## MATERIAL SUPPLIED
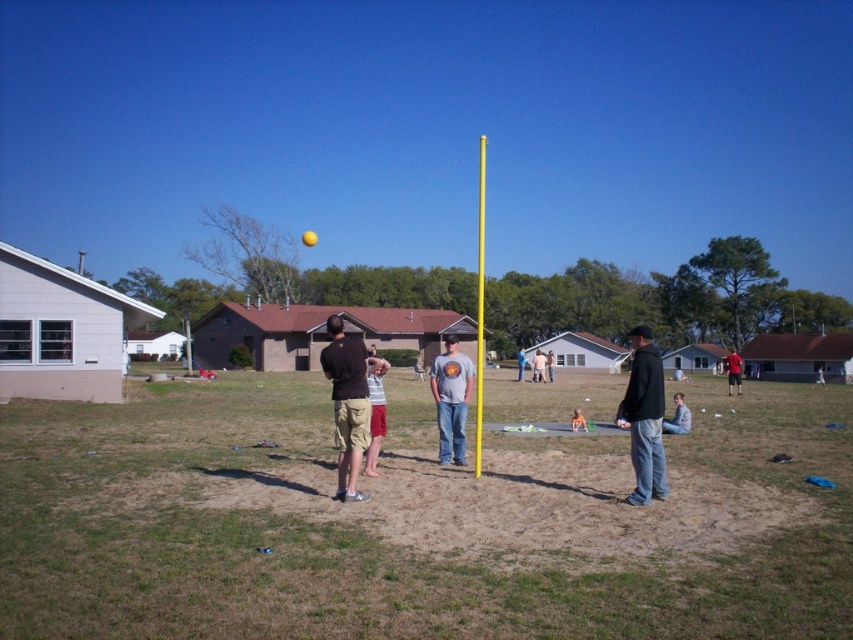
You are organizing a picnic and have brought a striped cotton shirt at center and a light brown wooden chair at center. Which item takes up more space?

The striped cotton shirt at center has a larger size compared to the light brown wooden chair at center, so the striped cotton shirt at center takes up more space.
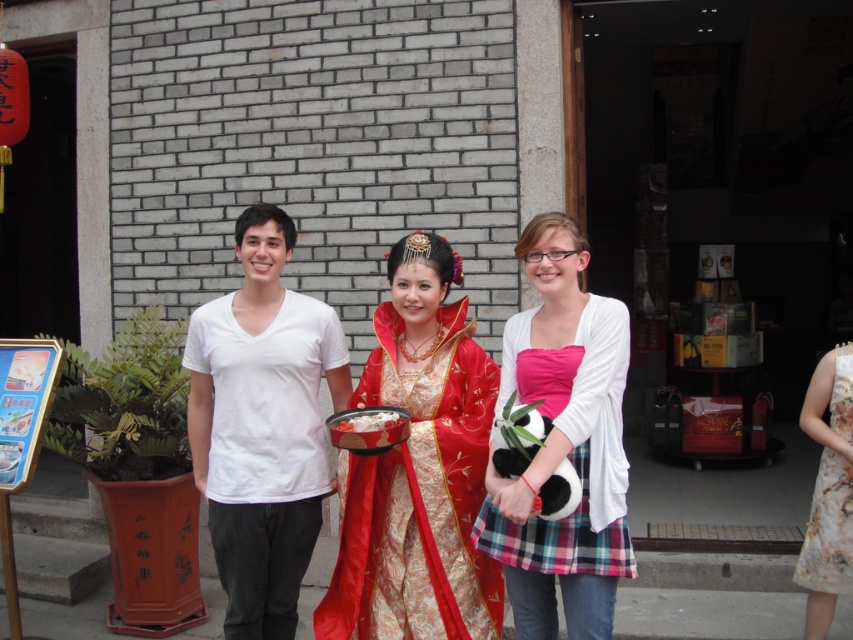
You are organizing a photoshoot and need to arrange the matte gold dress at center and the floral silk dress at right in a way that follows the spatial relationship described. Which dress should be placed to the left of the other?

The matte gold dress at center should be placed to the left of the floral silk dress at right, as it is positioned on the left side of the latter according to the description.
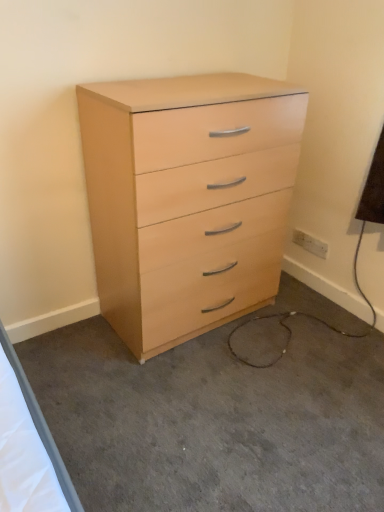
Question: Relative to white plastic electric outlet at lower right, is light wood dresser at center in front or behind?

Choices:
 (A) front
 (B) behind

Answer: (A)

Question: From a real-world perspective, is light wood dresser at center above or below white plastic electric outlet at lower right?

Choices:
 (A) above
 (B) below

Answer: (B)

Question: Which of these objects is positioned closest to the white plastic electric outlet at lower right?

Choices:
 (A) light wood dresser at center
 (B) light wood/finish chest of drawers at center

Answer: (B)

Question: Which is nearer to the white plastic electric outlet at lower right?

Choices:
 (A) light wood/finish chest of drawers at center
 (B) light wood dresser at center

Answer: (A)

## WORK ORDER
Copy out the lines above word for word, leaving out the pictures.

## EXPECTED ANSWER
You are organizing a picnic and have brought a striped cotton shirt at center and a light brown wooden chair at center. Which item takes up more space?

The striped cotton shirt at center has a larger size compared to the light brown wooden chair at center, so the striped cotton shirt at center takes up more space.
You are organizing a photoshoot and need to arrange the matte gold dress at center and the floral silk dress at right in a way that follows the spatial relationship described. Which dress should be placed to the left of the other?

The matte gold dress at center should be placed to the left of the floral silk dress at right, as it is positioned on the left side of the latter according to the description.
Question: Relative to white plastic electric outlet at lower right, is light wood dresser at center in front or behind?

Choices:
 (A) front
 (B) behind

Answer: (A)

Question: From a real-world perspective, is light wood dresser at center above or below white plastic electric outlet at lower right?

Choices:
 (A) above
 (B) below

Answer: (B)

Question: Which of these objects is positioned closest to the white plastic electric outlet at lower right?

Choices:
 (A) light wood dresser at center
 (B) light wood/finish chest of drawers at center

Answer: (B)

Question: Which is nearer to the white plastic electric outlet at lower right?

Choices:
 (A) light wood/finish chest of drawers at center
 (B) light wood dresser at center

Answer: (A)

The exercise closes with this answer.